Extracted records →
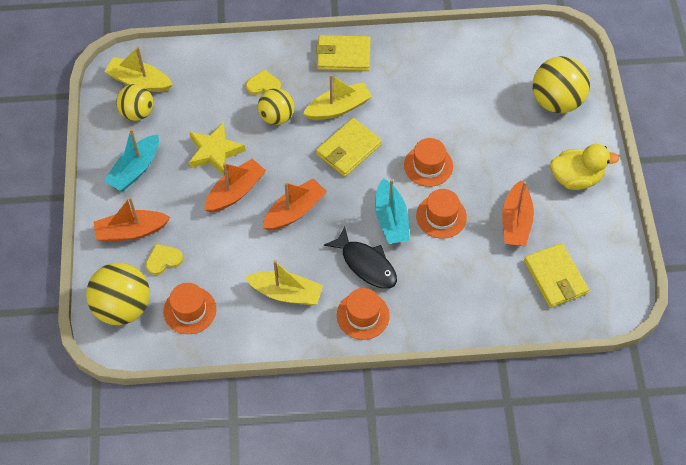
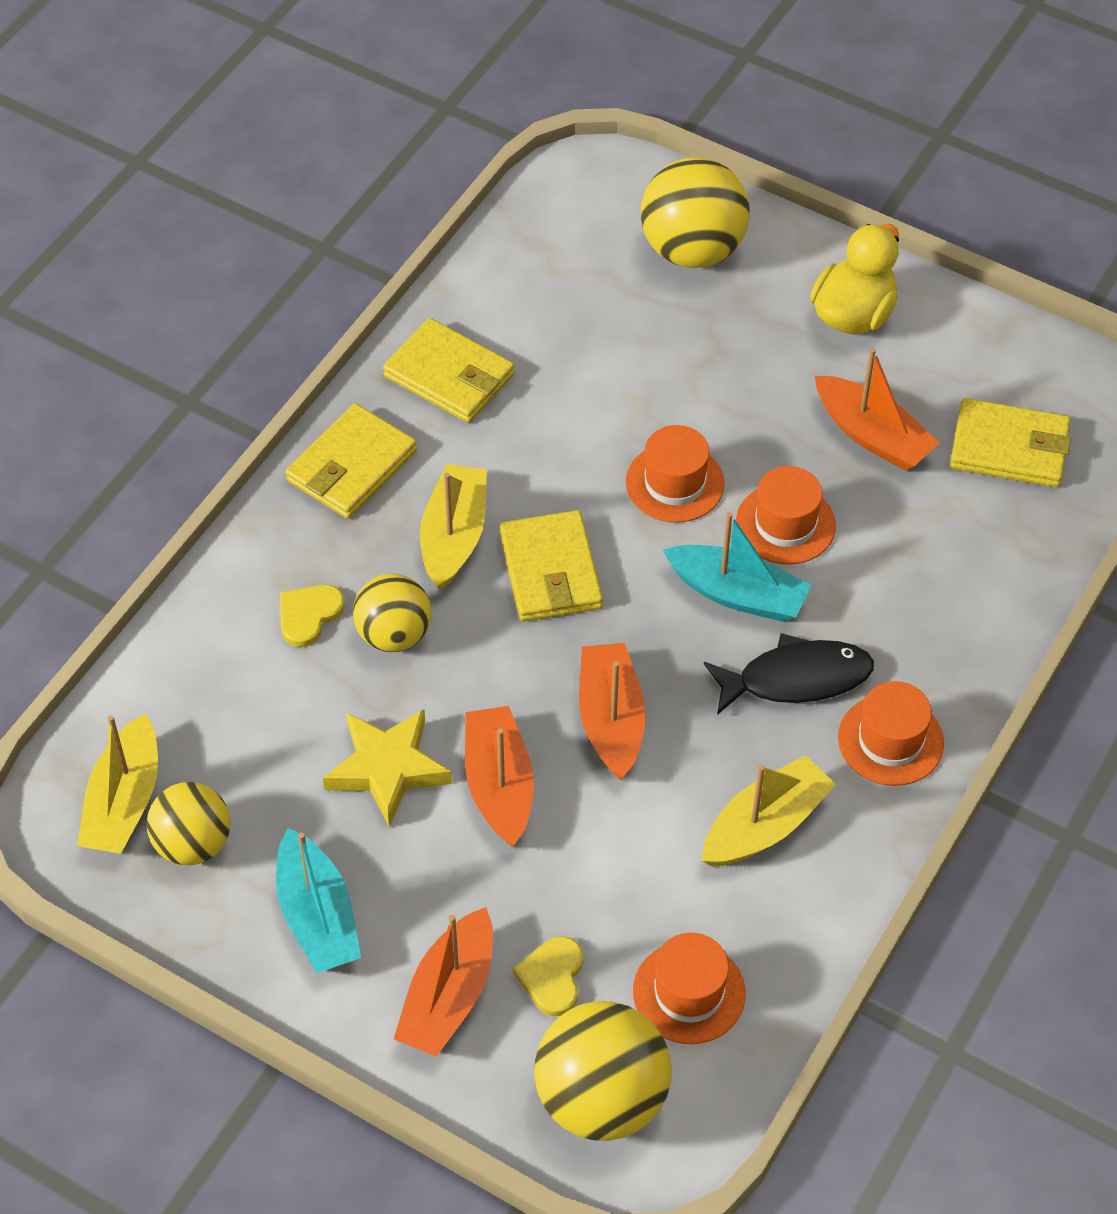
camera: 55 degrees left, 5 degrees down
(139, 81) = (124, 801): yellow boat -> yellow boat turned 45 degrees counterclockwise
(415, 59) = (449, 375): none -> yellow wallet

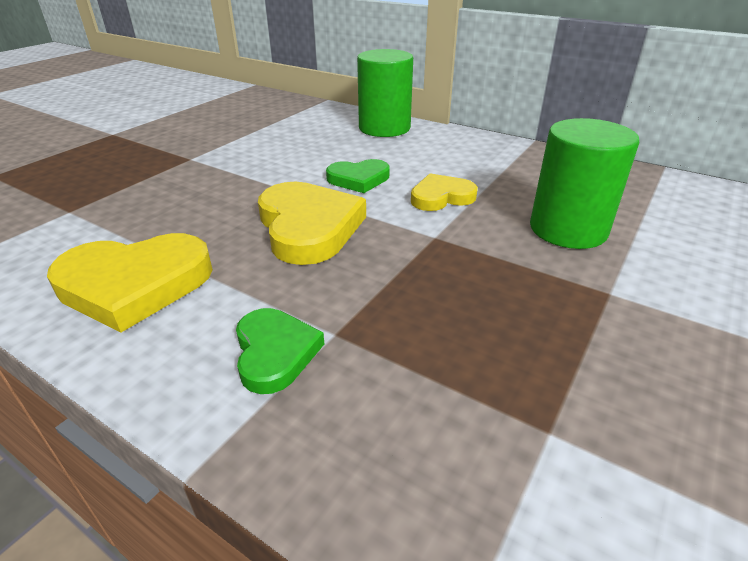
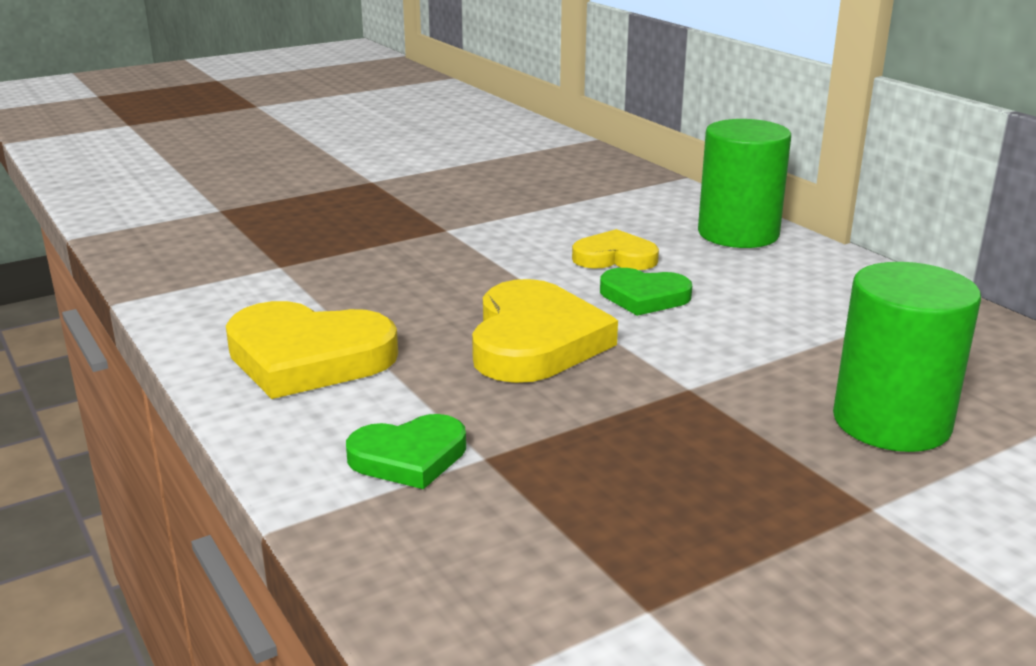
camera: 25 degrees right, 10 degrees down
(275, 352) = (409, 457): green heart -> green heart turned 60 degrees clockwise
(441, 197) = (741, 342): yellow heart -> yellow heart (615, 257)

What this task involves →
The expected output is the run of lines from the one holding "(275, 352) = (409, 457): green" to the last line of the entries above, each reproduced character for character.

Your solution →
(275, 352) = (409, 457): green heart -> green heart turned 60 degrees clockwise
(441, 197) = (741, 342): yellow heart -> yellow heart (615, 257)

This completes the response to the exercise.